→ **THE TASK**: How many of the lines below hold the string "none"? Say only the number.

Modification records:
☆ ☆ ☆
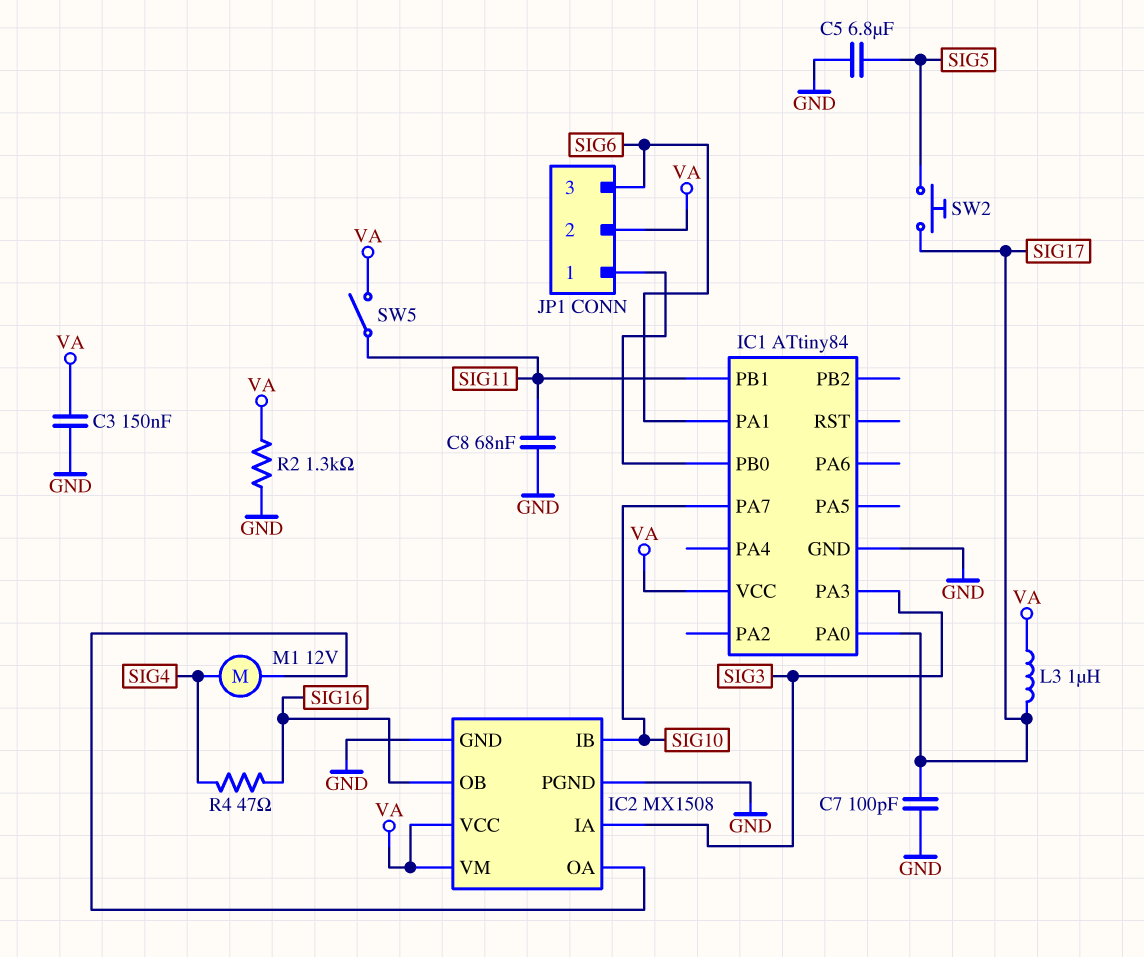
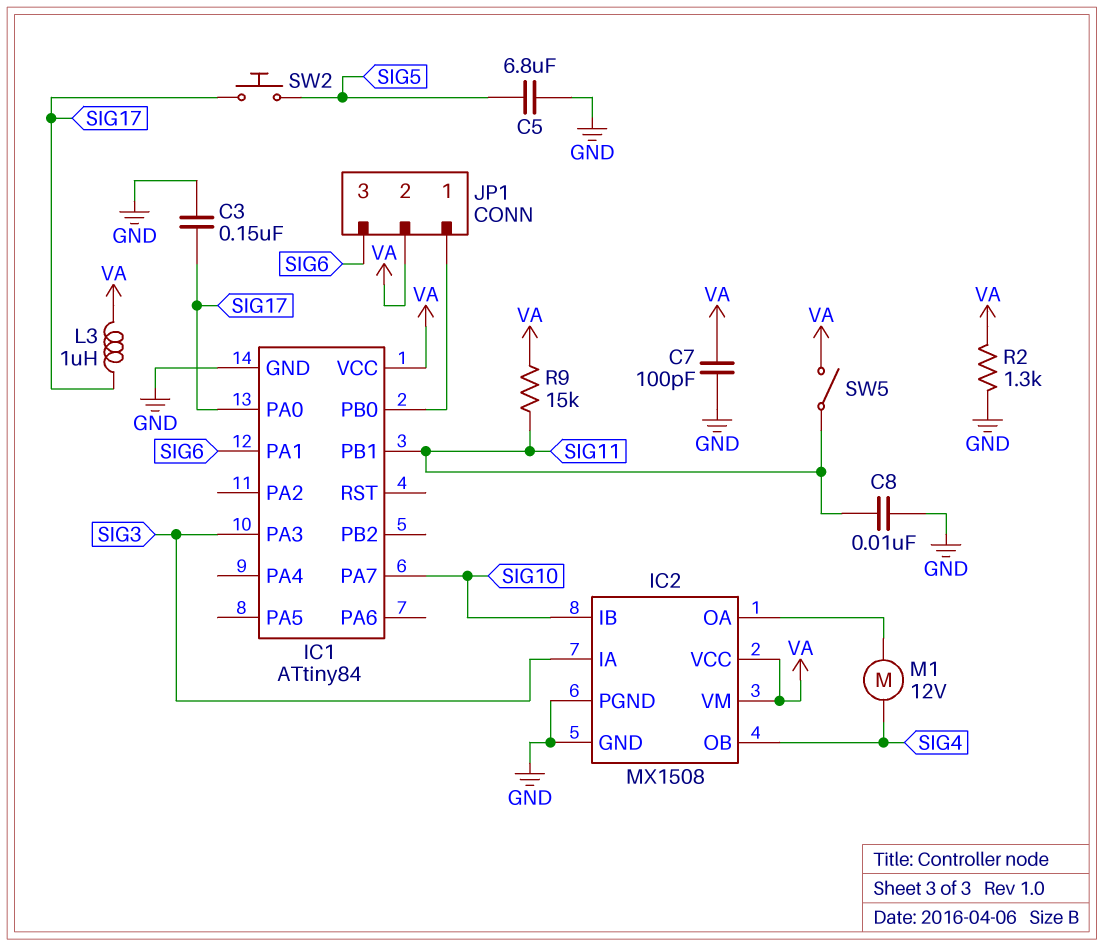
C3: 150nF (GND, VA) -> 150nF (GND, SIG17)
C7: 100pF (GND, SIG17) -> 100pF (GND, VA)
C8: 68nF (GND, SIG11) -> 10nF (GND, SIG11)
IC2 pin OB: SIG16 -> SIG4
R4: 47 (SIG4, SIG16) -> none
R9: none -> 15k (SIG11, VA)

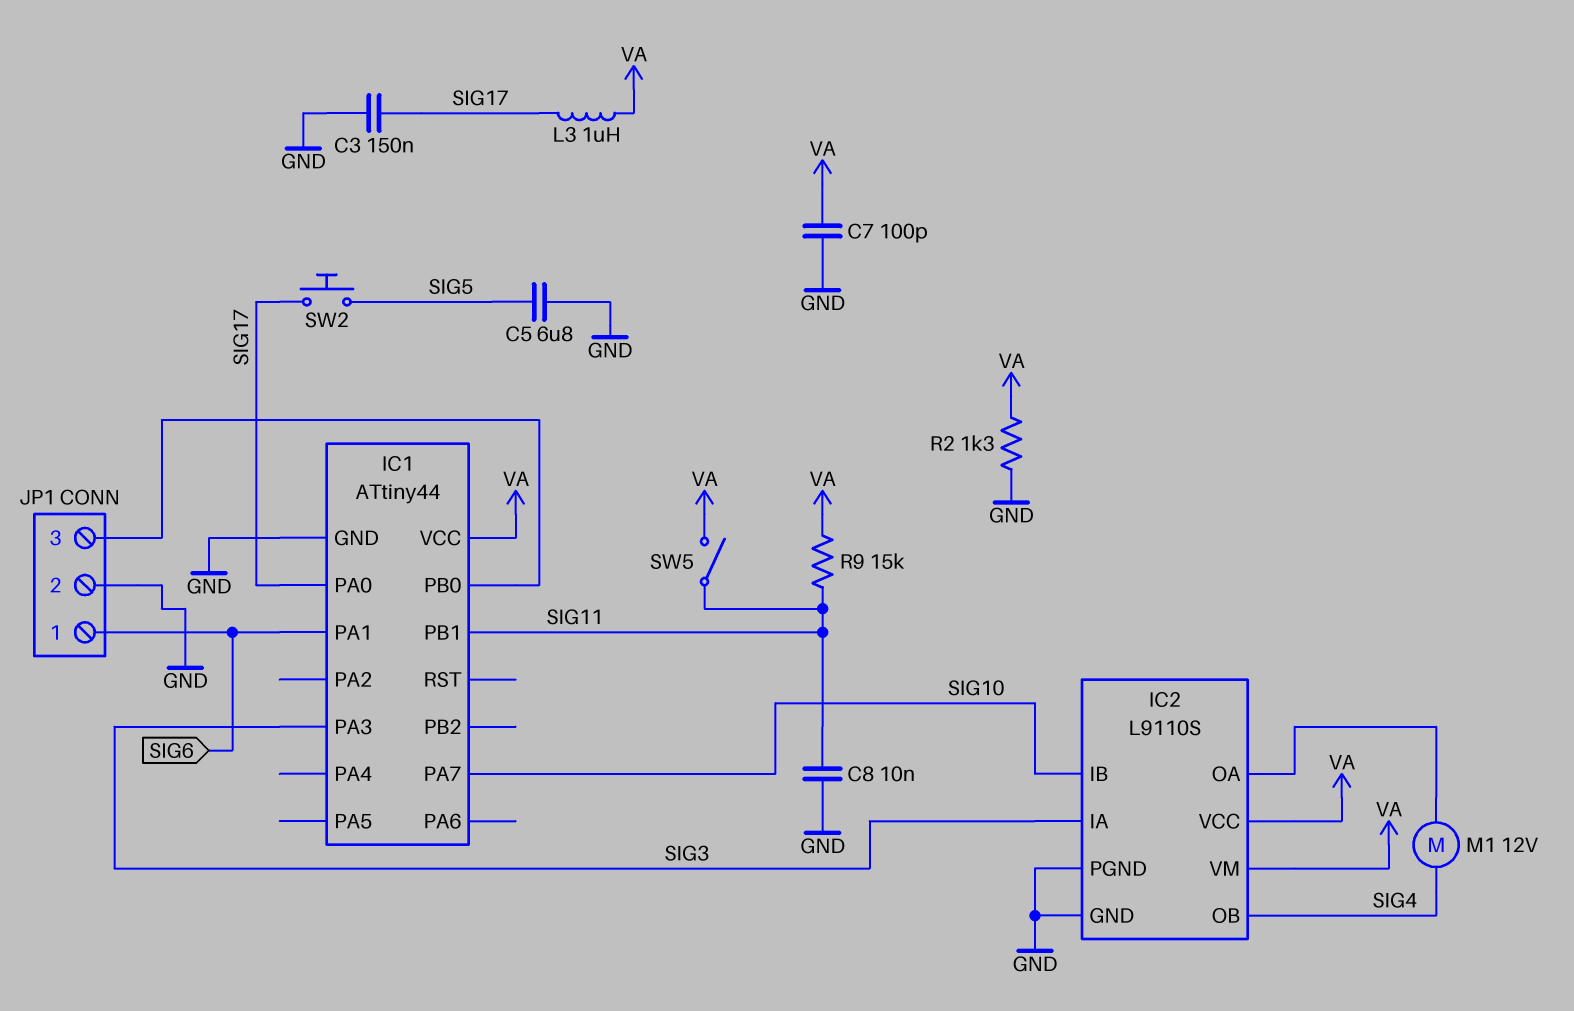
IC1: ATtiny84 -> ATtiny44
IC2: MX1508 -> L9110S
JP1 pin 1: IC1/PB0 -> SIG6
JP1 pin 2: VA -> GND
JP1 pin 3: SIG6 -> IC1/PB0

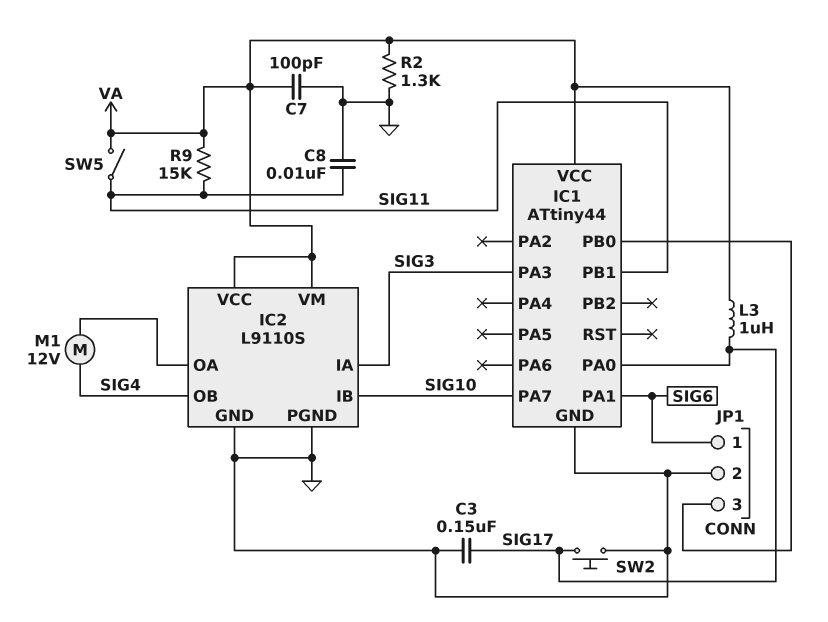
C5: 6.8uF (GND, SIG5) -> none
SW2: button (SIG5, SIG17) -> button (GND, SIG17)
☆ ☆ ☆
→ **ANSWER FOR THIS EXERCISE**: 3